» AIM OF THE EXERCISE
Within the listing, each line that has the string "green" should be copied.

» PROVIDED RECORDS

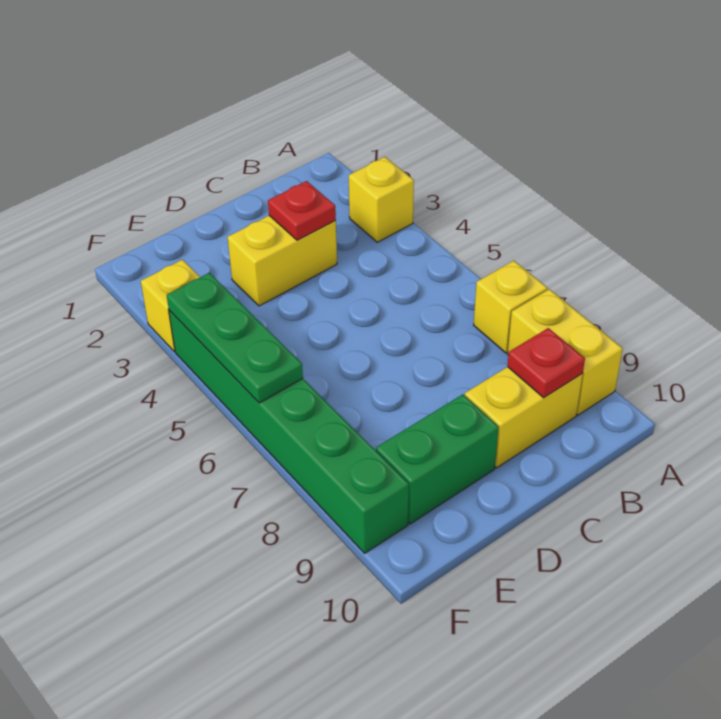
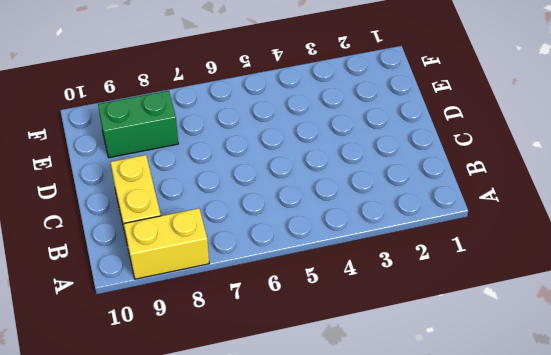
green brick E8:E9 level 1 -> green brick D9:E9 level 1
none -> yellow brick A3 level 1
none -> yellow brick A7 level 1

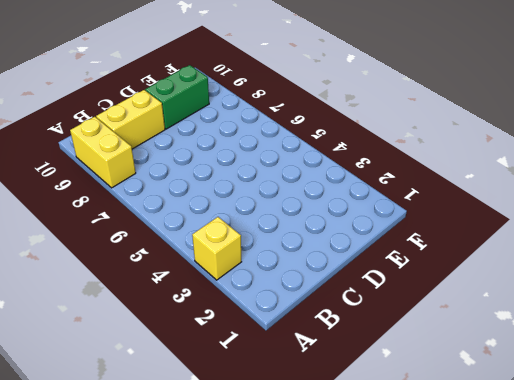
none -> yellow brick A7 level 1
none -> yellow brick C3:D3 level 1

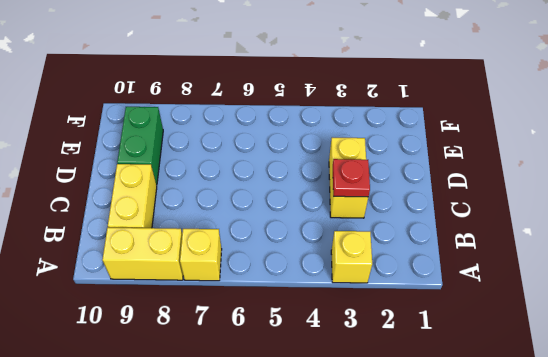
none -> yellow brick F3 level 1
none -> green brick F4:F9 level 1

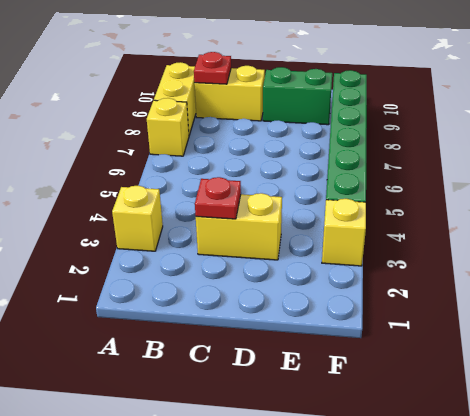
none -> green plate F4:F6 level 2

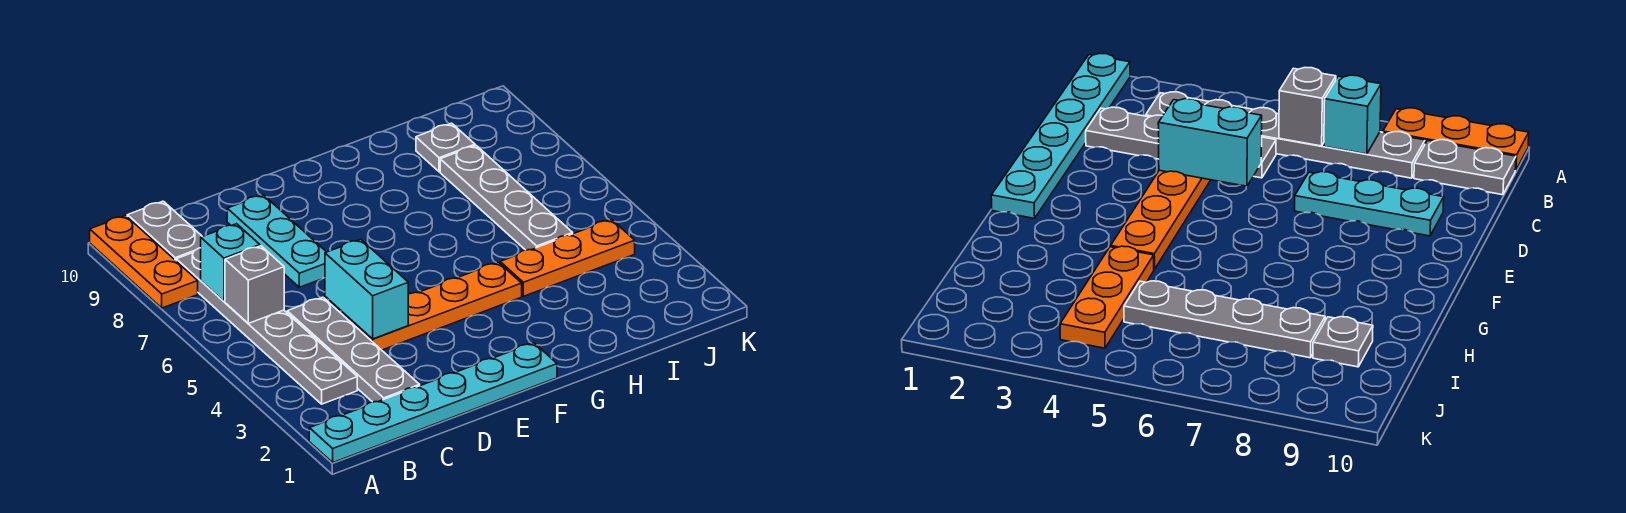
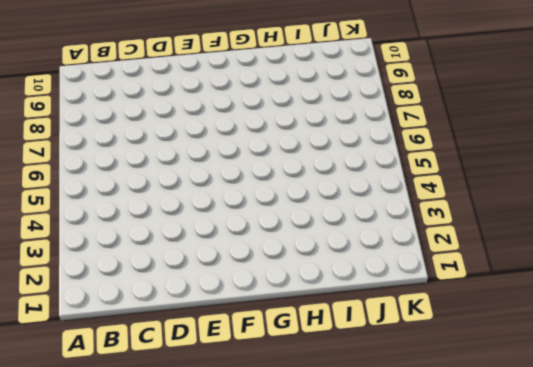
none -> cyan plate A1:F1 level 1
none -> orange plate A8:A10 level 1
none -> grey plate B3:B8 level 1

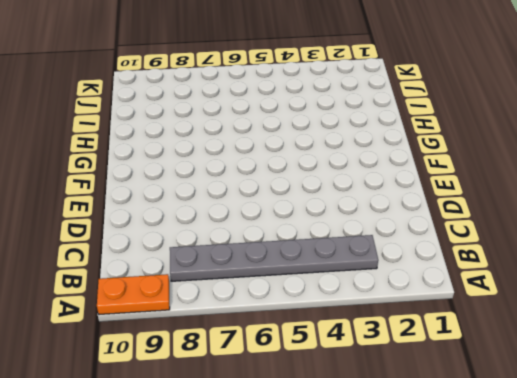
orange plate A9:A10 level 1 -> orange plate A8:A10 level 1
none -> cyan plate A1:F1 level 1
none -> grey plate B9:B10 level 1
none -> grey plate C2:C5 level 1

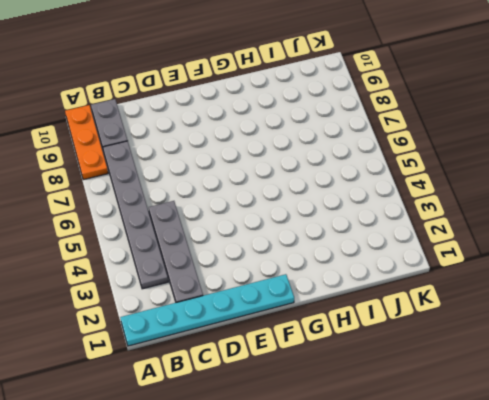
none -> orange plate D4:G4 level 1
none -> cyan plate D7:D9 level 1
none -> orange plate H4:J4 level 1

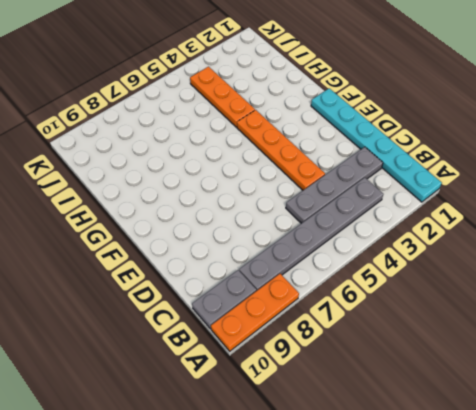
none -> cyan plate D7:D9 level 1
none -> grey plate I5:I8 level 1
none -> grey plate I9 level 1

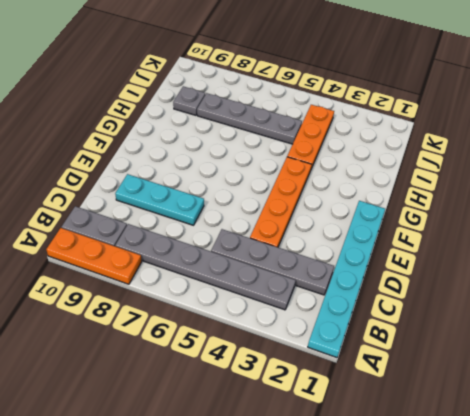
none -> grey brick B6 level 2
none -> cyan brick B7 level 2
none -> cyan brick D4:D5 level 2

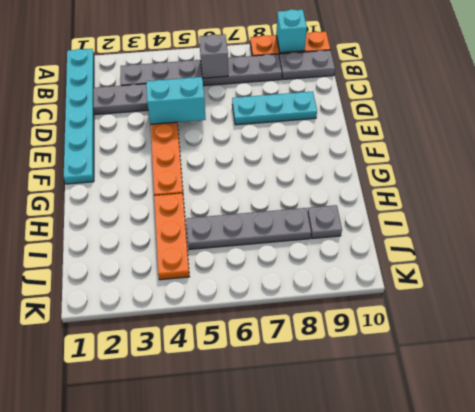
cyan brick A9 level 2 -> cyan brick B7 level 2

» PROBLEM SOLUTION
green brick E8:E9 level 1 -> green brick D9:E9 level 1
none -> green brick F4:F9 level 1
none -> green plate F4:F6 level 2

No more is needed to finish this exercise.